> [Data supplied]:

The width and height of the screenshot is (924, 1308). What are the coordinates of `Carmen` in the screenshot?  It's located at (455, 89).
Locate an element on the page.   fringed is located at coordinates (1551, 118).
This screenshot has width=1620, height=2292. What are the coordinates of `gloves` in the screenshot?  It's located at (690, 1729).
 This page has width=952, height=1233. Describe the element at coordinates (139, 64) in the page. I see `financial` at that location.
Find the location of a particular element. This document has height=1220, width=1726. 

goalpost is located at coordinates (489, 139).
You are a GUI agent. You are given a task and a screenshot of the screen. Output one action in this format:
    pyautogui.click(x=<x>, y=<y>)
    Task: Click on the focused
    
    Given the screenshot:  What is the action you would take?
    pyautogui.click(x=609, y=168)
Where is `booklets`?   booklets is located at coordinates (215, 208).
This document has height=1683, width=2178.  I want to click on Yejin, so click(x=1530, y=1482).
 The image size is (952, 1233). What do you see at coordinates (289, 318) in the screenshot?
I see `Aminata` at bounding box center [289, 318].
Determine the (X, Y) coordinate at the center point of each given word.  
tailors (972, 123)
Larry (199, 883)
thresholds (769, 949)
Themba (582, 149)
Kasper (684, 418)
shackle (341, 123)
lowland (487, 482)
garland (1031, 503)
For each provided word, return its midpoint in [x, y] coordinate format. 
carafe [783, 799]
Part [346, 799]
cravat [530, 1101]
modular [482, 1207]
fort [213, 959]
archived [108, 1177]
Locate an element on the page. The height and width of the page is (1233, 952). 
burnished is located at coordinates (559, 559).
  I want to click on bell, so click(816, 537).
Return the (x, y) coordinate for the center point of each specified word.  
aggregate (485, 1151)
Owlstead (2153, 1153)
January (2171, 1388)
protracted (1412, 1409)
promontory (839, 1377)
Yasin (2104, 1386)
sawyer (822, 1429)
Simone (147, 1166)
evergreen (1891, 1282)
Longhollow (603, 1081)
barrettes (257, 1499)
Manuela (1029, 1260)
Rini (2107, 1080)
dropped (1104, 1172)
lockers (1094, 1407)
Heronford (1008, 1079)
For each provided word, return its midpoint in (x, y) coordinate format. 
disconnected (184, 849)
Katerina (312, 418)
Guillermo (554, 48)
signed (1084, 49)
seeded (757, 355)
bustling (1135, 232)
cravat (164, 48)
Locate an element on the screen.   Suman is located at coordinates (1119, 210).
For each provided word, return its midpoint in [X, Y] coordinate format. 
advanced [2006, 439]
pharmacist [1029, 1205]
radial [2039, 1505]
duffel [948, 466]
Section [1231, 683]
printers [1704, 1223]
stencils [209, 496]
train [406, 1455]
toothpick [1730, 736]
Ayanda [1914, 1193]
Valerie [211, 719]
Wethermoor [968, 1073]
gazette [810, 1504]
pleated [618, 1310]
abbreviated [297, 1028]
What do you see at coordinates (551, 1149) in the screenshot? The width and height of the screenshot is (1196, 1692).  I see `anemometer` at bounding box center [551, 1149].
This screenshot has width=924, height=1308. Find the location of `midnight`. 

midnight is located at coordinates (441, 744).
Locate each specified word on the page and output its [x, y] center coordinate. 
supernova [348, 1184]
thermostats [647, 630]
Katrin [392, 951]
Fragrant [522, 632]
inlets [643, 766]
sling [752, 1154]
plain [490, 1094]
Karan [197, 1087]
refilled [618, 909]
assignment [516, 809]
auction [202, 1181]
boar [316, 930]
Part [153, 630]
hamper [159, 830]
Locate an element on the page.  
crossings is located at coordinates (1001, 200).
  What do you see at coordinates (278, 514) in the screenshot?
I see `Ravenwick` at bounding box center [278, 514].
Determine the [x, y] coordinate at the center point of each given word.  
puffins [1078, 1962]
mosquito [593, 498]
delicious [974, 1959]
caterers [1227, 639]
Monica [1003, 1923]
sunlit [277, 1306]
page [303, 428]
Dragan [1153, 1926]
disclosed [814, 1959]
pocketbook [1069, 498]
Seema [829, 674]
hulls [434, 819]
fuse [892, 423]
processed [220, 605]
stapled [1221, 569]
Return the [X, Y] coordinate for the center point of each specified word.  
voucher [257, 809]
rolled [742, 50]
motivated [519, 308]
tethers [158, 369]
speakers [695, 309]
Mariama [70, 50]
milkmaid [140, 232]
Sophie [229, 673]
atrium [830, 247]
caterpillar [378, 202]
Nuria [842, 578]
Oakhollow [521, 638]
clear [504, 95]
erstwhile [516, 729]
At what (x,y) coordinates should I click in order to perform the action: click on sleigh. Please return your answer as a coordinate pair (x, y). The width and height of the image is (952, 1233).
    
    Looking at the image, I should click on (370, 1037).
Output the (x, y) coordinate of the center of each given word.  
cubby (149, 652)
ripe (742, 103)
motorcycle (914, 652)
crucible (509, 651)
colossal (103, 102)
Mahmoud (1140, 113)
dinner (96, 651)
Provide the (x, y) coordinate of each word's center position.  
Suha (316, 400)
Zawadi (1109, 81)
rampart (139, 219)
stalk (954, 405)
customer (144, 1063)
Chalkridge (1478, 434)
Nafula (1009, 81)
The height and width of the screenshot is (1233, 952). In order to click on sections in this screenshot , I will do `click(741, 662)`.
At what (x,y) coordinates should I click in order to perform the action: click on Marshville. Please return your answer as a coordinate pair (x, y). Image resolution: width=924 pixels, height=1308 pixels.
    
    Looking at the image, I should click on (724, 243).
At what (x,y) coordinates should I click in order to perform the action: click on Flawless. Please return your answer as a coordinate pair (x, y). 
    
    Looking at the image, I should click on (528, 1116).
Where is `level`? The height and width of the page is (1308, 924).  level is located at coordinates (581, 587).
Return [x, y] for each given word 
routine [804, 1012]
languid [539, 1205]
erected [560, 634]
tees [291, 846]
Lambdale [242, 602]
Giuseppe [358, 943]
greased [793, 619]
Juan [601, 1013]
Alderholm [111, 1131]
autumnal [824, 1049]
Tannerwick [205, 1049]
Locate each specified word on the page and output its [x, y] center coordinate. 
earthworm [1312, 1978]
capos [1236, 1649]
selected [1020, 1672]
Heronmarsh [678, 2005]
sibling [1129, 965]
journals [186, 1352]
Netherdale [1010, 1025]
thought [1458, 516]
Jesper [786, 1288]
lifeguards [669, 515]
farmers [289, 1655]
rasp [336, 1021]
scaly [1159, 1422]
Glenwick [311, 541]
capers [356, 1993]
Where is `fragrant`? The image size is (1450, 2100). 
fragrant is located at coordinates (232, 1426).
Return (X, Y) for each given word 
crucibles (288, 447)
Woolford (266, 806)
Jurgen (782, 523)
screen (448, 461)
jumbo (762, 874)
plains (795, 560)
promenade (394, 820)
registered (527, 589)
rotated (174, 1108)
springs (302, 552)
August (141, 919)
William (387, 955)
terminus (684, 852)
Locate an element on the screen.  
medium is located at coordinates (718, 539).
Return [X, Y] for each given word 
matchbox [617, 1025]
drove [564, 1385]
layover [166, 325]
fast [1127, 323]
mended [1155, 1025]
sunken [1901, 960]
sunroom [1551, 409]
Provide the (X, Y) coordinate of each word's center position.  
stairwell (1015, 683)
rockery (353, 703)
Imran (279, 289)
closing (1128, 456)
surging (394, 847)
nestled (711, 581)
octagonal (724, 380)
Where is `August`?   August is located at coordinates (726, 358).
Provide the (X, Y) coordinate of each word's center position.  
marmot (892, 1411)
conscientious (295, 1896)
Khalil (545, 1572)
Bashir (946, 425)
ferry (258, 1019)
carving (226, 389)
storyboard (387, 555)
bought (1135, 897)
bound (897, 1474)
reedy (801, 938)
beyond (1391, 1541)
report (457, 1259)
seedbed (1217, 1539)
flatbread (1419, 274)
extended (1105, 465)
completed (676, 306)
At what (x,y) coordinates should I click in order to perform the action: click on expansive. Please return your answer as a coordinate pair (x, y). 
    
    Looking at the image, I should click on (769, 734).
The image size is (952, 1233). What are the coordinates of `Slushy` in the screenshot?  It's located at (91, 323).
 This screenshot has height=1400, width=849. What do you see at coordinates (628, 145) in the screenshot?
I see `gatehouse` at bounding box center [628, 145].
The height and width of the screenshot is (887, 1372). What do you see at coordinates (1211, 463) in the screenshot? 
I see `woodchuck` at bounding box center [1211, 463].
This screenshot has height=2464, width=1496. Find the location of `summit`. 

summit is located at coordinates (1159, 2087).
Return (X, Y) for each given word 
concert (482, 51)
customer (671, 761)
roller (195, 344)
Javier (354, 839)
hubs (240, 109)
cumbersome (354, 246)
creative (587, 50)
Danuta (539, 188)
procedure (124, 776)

> [Exercise]:
Render everything from the line containing "roller (195, 344)" down to the end of the entries as a JSON list of strings, with one string per line and blank lines omitted.

> [Output for this exercise]:
[
  "roller (195, 344)",
  "Javier (354, 839)",
  "hubs (240, 109)",
  "cumbersome (354, 246)",
  "creative (587, 50)",
  "Danuta (539, 188)",
  "procedure (124, 776)"
]